→ **What you need to do**:
Go through the entries below and print, exactly, the lines starting at the one with "black 1x1 plate [486,255,547,312]" and ending at the one with "white 1x1 brick [284,355,345,436]", keeping both ends and no others.

→ **Information given**:
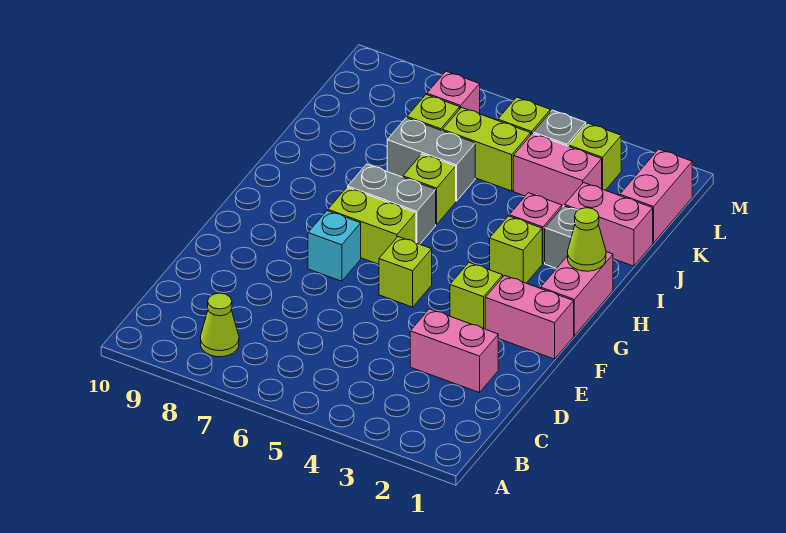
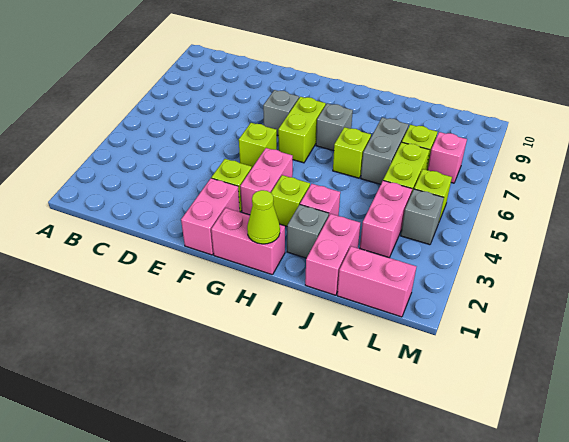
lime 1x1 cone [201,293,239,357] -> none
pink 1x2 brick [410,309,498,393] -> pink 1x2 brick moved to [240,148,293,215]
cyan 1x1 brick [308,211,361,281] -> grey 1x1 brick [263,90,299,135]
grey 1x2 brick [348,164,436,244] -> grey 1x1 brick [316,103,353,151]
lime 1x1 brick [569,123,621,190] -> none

==

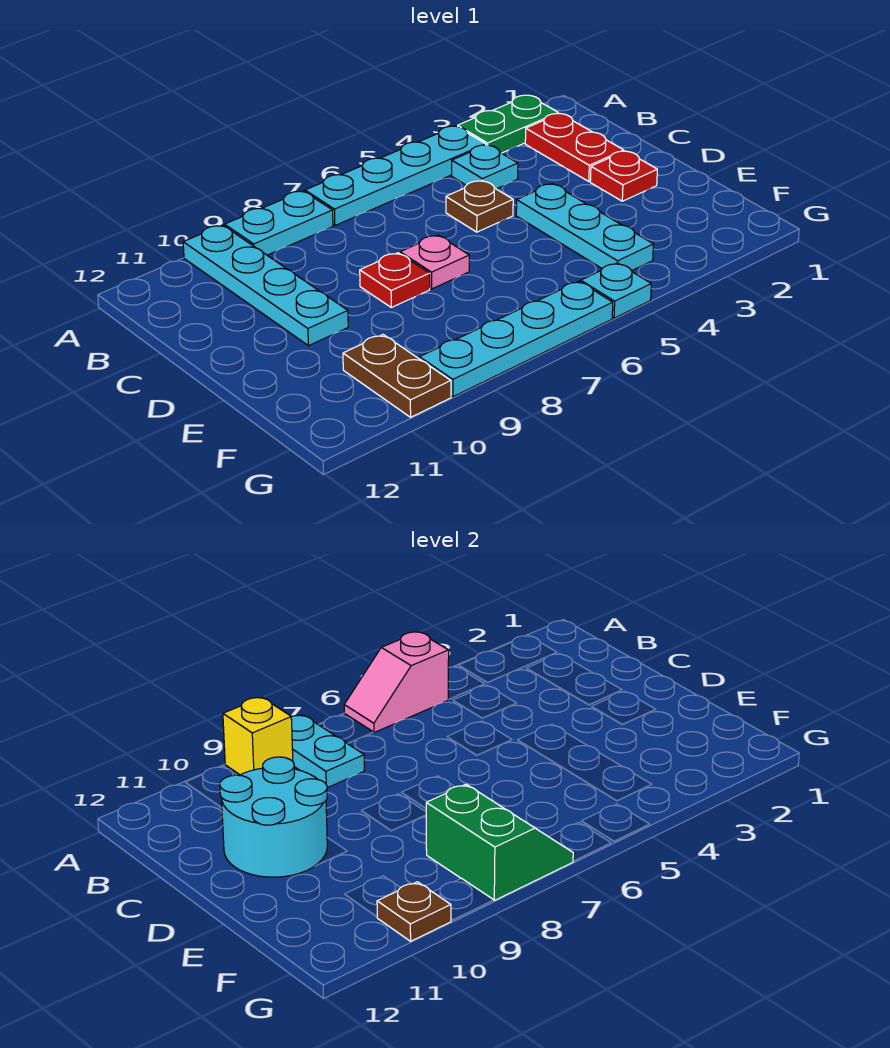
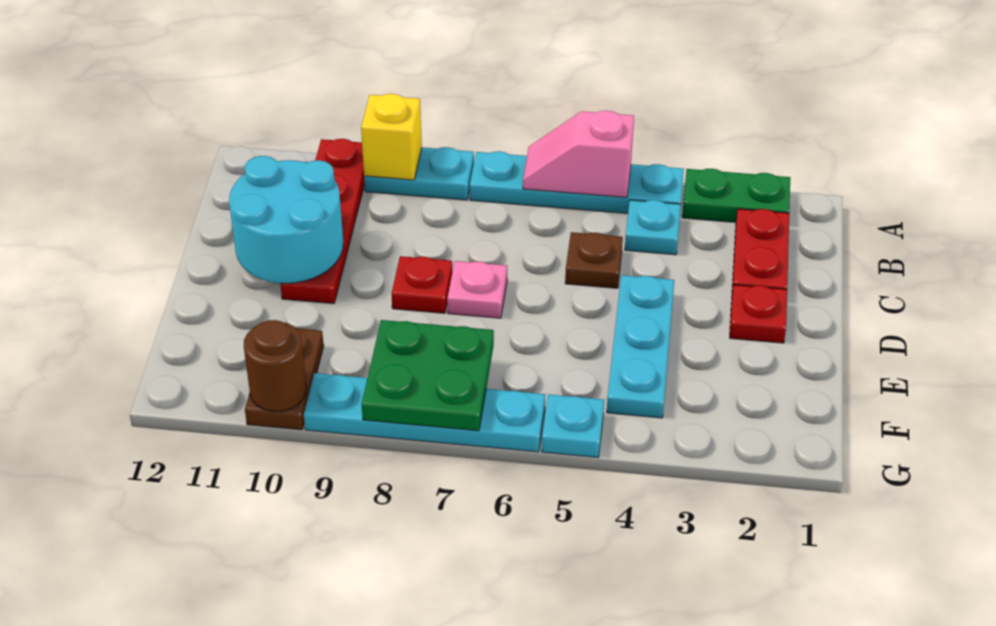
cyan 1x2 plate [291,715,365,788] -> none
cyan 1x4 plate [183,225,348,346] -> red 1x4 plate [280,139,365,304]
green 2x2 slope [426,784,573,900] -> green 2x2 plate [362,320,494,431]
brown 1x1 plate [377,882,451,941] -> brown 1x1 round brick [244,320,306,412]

---

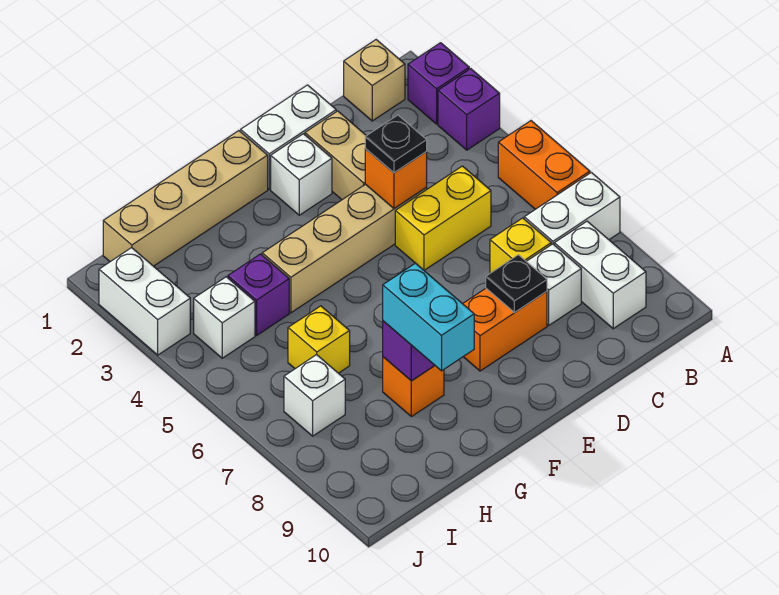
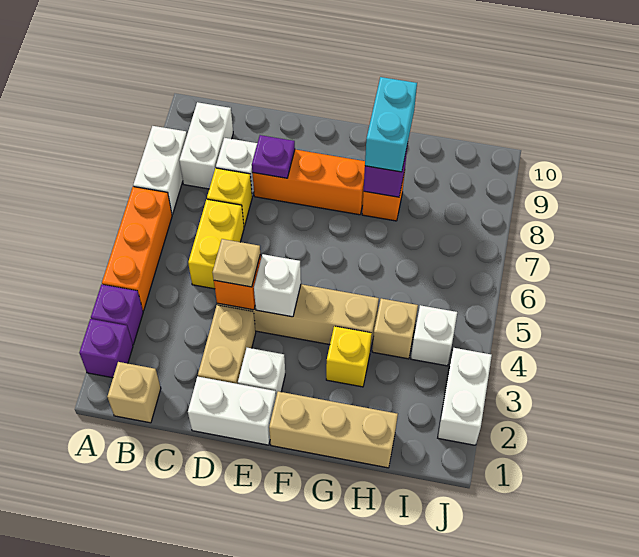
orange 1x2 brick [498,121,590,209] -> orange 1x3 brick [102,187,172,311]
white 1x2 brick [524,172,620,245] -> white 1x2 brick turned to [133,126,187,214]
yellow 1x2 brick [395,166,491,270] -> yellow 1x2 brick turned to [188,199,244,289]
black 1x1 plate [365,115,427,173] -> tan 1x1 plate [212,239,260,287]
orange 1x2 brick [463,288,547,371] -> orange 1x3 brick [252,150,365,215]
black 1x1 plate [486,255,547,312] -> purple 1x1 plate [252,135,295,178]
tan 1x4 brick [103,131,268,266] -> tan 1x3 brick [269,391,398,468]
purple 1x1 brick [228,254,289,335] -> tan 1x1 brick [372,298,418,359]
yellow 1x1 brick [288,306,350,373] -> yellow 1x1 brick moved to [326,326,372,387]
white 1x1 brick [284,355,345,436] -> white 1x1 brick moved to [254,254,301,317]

→ **Exercise response**:
black 1x1 plate [486,255,547,312] -> purple 1x1 plate [252,135,295,178]
tan 1x4 brick [103,131,268,266] -> tan 1x3 brick [269,391,398,468]
purple 1x1 brick [228,254,289,335] -> tan 1x1 brick [372,298,418,359]
yellow 1x1 brick [288,306,350,373] -> yellow 1x1 brick moved to [326,326,372,387]
white 1x1 brick [284,355,345,436] -> white 1x1 brick moved to [254,254,301,317]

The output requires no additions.